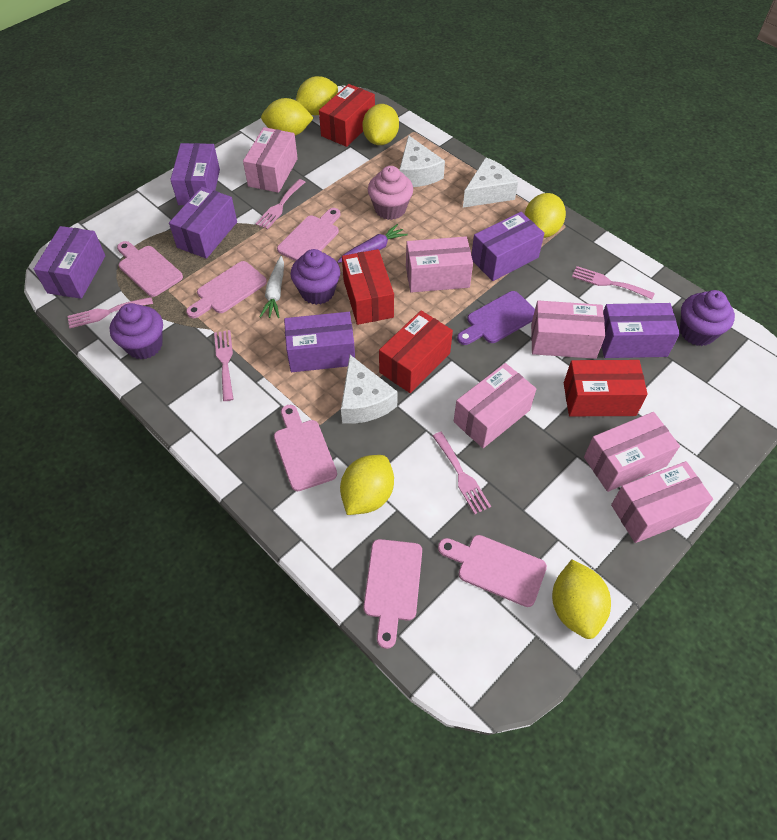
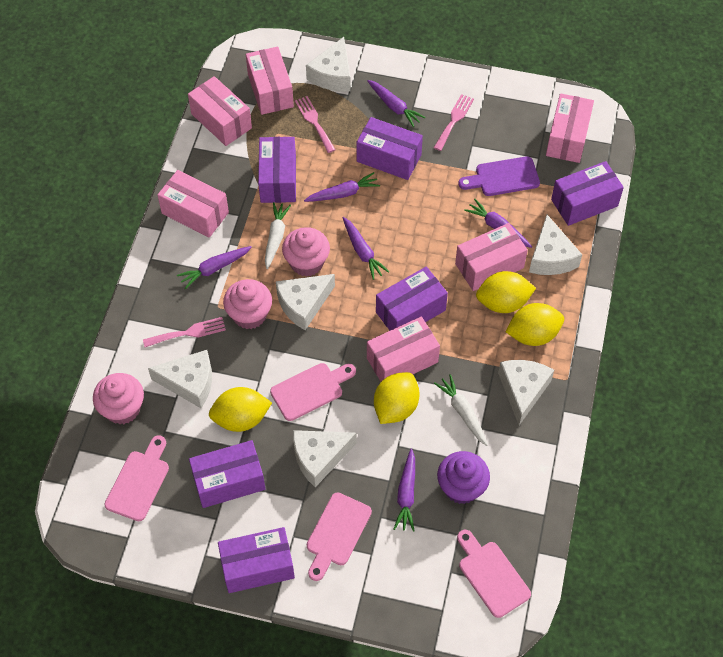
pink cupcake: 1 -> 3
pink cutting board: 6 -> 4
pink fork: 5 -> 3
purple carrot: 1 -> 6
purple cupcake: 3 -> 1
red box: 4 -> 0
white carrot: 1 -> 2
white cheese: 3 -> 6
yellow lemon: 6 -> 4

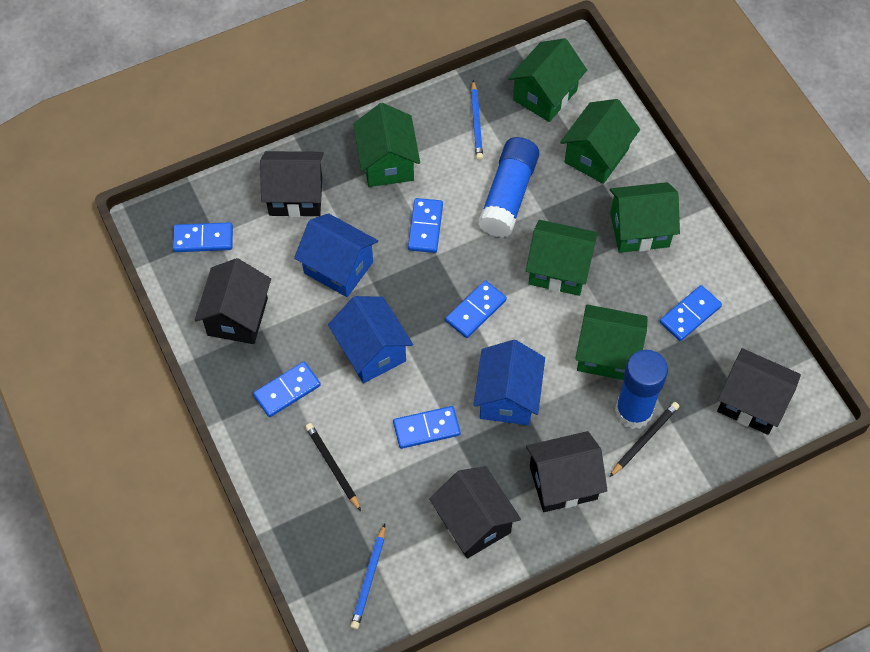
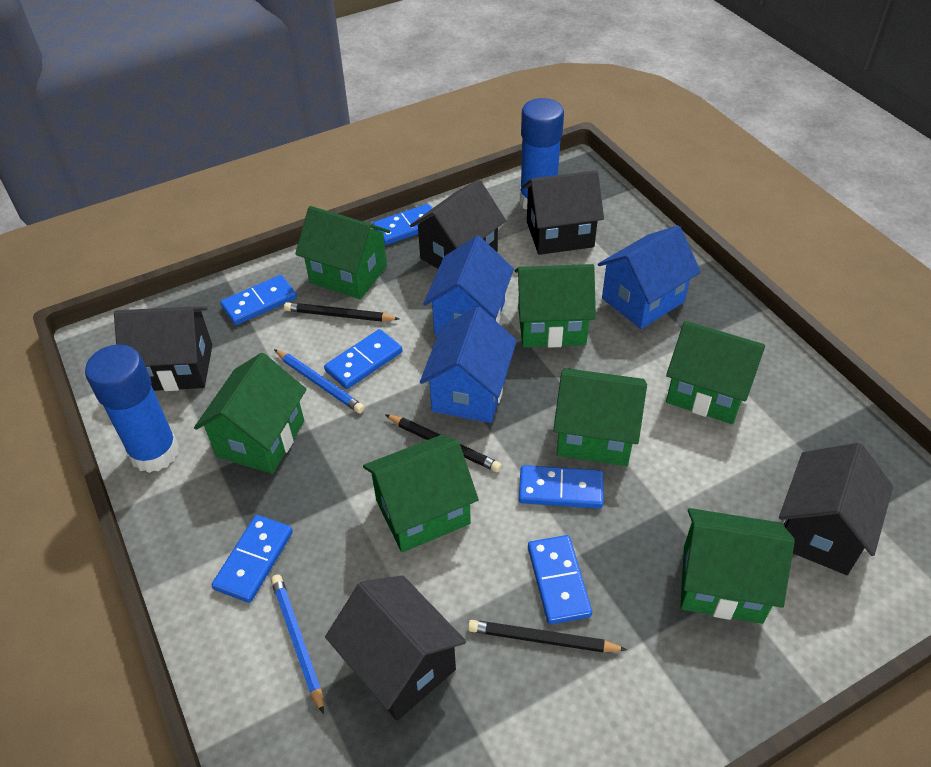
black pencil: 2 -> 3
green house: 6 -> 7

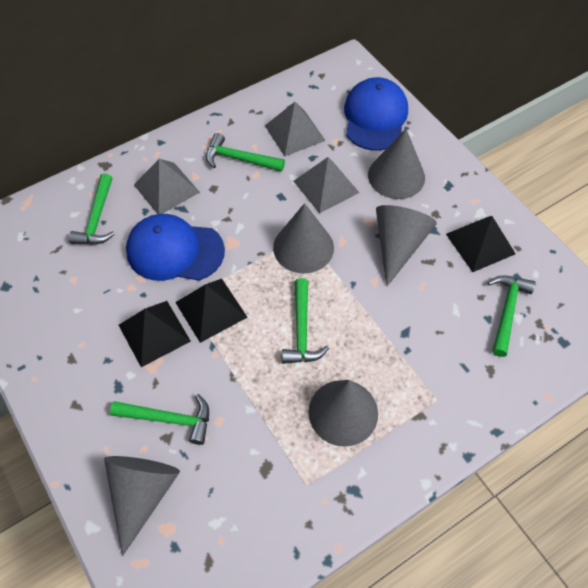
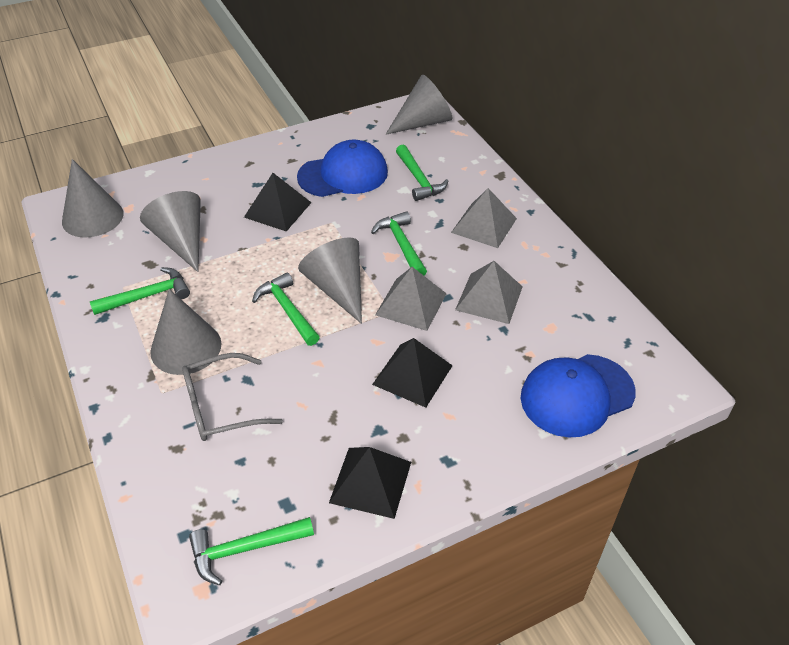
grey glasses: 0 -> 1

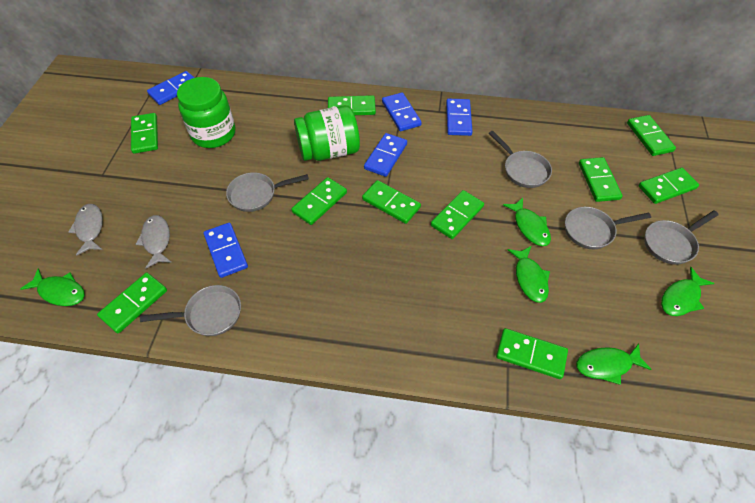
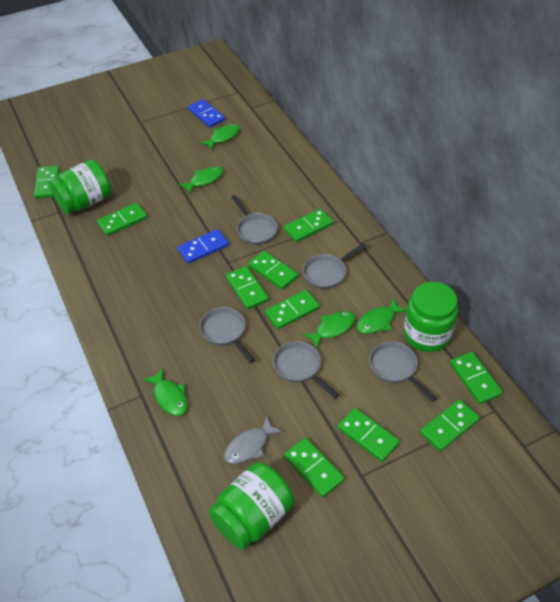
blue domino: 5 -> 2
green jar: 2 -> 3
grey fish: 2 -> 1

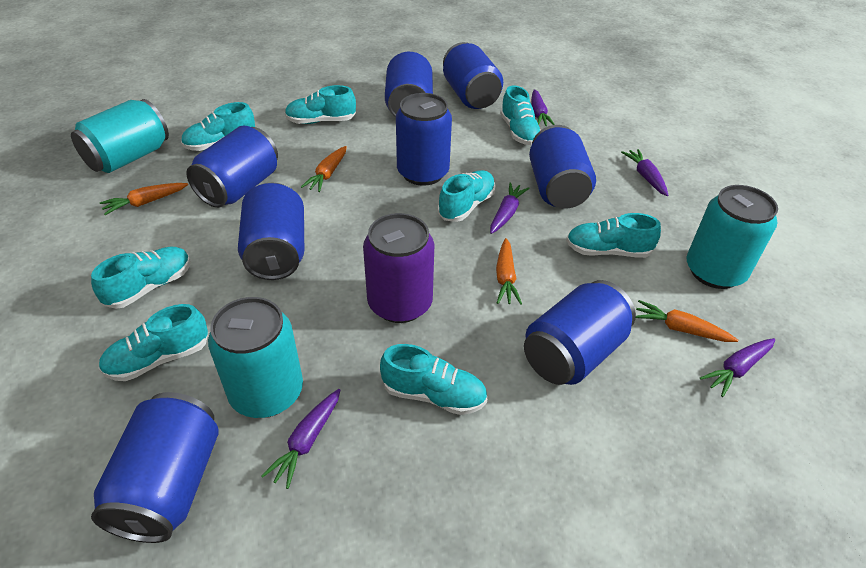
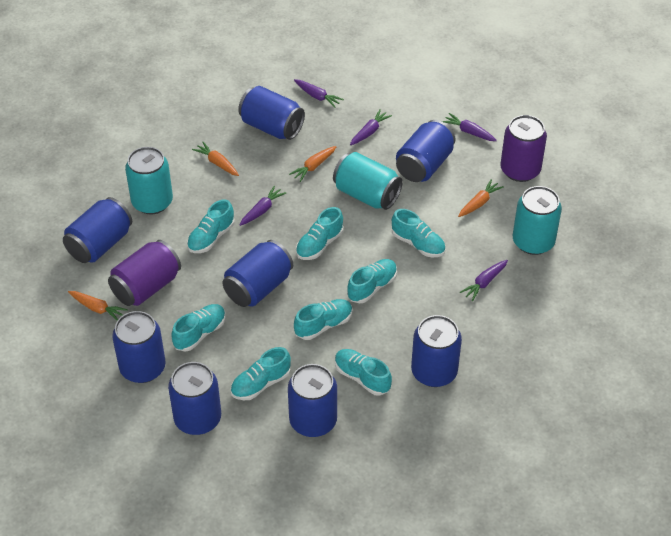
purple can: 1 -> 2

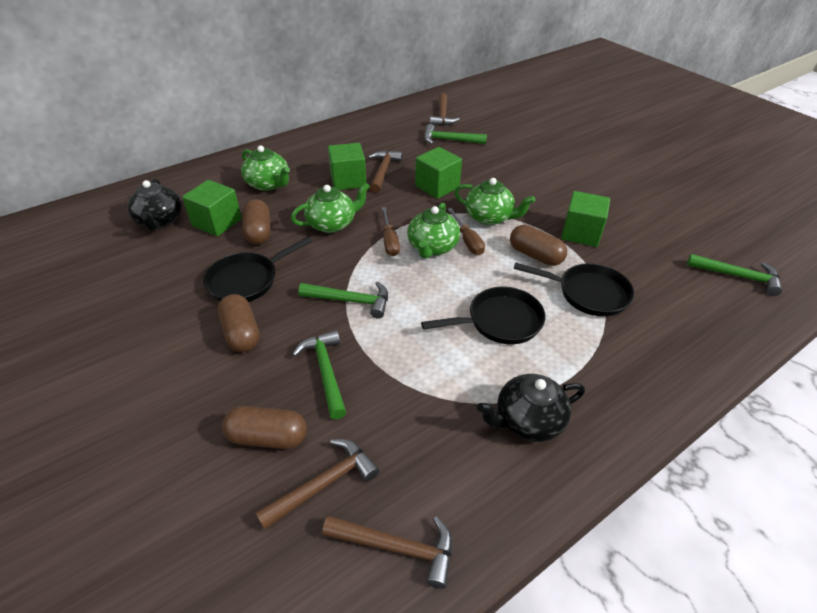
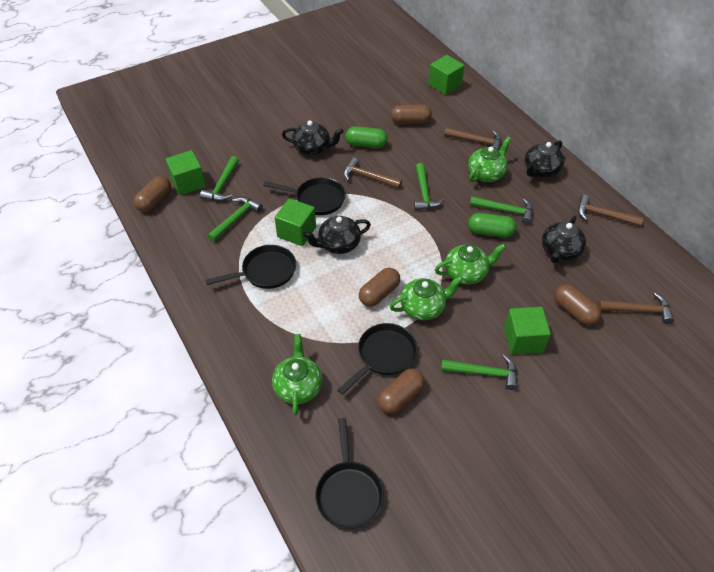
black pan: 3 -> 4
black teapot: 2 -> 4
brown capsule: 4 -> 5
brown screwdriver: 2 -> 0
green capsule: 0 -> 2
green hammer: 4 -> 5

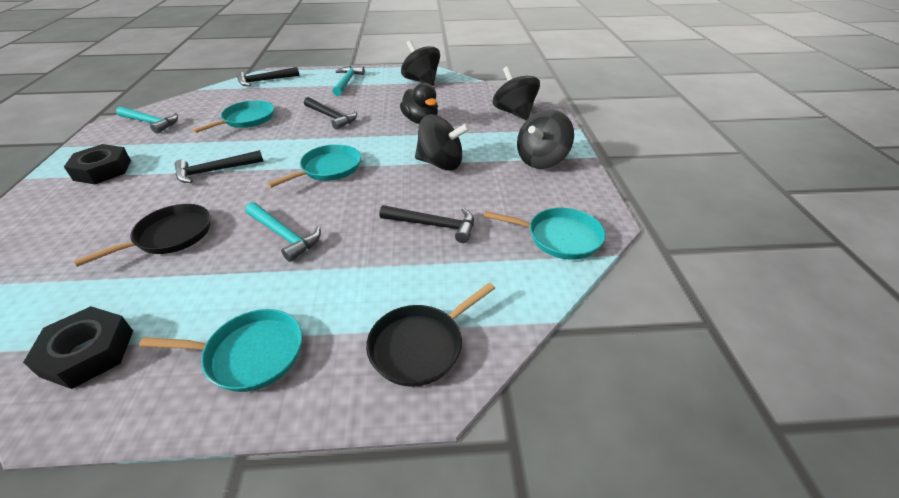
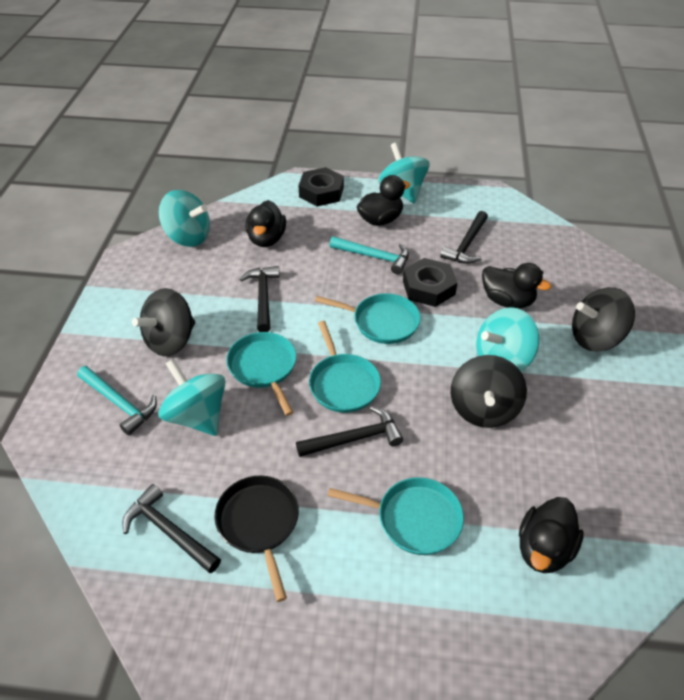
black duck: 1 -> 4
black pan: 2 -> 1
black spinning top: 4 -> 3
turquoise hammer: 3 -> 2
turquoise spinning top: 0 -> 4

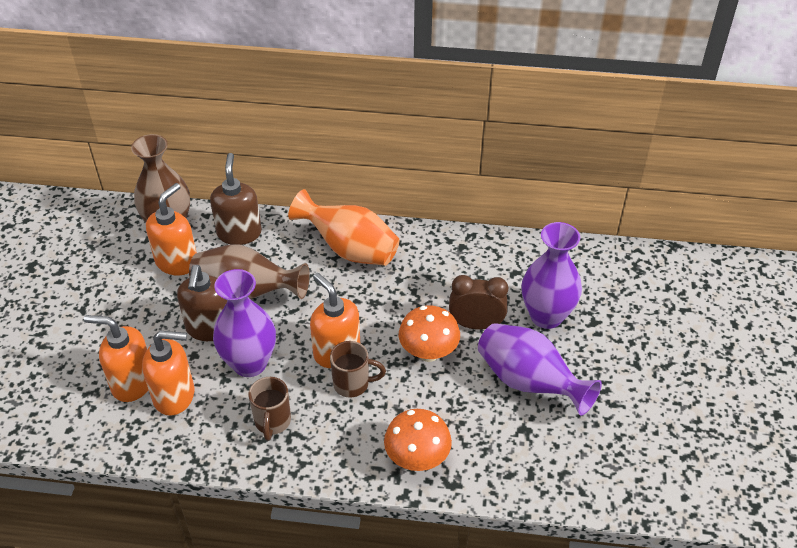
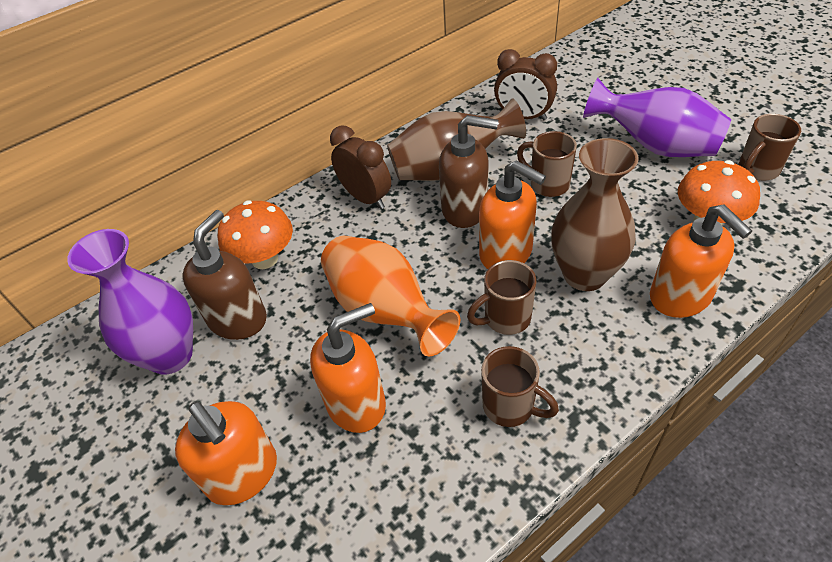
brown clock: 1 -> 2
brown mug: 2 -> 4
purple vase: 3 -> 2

···

REQUIRED WORK: Filter the entries down to the lines holding the string "black". Copy each of those lines.

WRITTEN RESPONSE:
black pencil: 2 -> 3
black pan: 3 -> 4
black teapot: 2 -> 4
black duck: 1 -> 4
black pan: 2 -> 1
black spinning top: 4 -> 3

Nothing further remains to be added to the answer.